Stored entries
/---

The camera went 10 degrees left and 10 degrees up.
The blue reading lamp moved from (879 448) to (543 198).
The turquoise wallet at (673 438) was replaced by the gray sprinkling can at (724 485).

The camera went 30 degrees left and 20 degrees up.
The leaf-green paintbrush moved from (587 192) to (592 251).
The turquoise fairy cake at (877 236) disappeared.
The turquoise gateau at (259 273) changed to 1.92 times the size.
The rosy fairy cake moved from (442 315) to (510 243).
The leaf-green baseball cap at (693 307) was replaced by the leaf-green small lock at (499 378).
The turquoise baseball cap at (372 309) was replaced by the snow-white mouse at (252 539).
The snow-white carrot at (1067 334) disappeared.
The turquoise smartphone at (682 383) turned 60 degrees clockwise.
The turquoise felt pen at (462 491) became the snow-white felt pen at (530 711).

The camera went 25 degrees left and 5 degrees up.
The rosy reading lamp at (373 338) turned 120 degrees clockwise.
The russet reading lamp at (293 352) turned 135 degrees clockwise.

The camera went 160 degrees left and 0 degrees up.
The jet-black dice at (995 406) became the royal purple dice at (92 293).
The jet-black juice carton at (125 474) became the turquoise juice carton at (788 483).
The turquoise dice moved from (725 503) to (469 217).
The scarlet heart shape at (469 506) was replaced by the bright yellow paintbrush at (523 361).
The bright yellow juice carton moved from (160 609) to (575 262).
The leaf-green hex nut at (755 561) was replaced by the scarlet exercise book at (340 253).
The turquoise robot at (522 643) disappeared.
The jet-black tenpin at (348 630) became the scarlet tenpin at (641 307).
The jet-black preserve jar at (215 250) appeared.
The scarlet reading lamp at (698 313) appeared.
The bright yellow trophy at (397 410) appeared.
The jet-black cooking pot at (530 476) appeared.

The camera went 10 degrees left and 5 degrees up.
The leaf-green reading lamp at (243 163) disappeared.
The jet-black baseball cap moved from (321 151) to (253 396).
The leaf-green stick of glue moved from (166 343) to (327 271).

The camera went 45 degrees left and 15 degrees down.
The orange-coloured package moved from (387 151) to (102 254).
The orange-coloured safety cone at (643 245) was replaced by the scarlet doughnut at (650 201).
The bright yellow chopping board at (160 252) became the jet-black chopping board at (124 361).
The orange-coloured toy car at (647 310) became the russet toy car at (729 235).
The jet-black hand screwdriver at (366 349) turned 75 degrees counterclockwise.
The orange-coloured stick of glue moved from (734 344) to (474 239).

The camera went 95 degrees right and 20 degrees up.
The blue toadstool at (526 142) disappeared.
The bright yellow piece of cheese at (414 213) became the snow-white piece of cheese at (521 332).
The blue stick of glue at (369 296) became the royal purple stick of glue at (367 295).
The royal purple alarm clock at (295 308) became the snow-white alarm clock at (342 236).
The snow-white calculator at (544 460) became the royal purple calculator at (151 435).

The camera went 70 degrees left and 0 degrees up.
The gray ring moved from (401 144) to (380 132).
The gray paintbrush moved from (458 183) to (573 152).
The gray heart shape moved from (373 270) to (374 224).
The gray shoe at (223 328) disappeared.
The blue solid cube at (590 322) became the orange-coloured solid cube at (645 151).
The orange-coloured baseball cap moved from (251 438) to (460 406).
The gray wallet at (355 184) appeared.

\---

Try it: A word-for-word copy of the lines above from the one with "The rosy reading" through the one with "The bright yellow trophy", inclusive, is the only output wanted.

Reply to the exercise:
The rosy reading lamp at (373 338) turned 120 degrees clockwise.
The russet reading lamp at (293 352) turned 135 degrees clockwise.

The camera went 160 degrees left and 0 degrees up.
The jet-black dice at (995 406) became the royal purple dice at (92 293).
The jet-black juice carton at (125 474) became the turquoise juice carton at (788 483).
The turquoise dice moved from (725 503) to (469 217).
The scarlet heart shape at (469 506) was replaced by the bright yellow paintbrush at (523 361).
The bright yellow juice carton moved from (160 609) to (575 262).
The leaf-green hex nut at (755 561) was replaced by the scarlet exercise book at (340 253).
The turquoise robot at (522 643) disappeared.
The jet-black tenpin at (348 630) became the scarlet tenpin at (641 307).
The jet-black preserve jar at (215 250) appeared.
The scarlet reading lamp at (698 313) appeared.
The bright yellow trophy at (397 410) appeared.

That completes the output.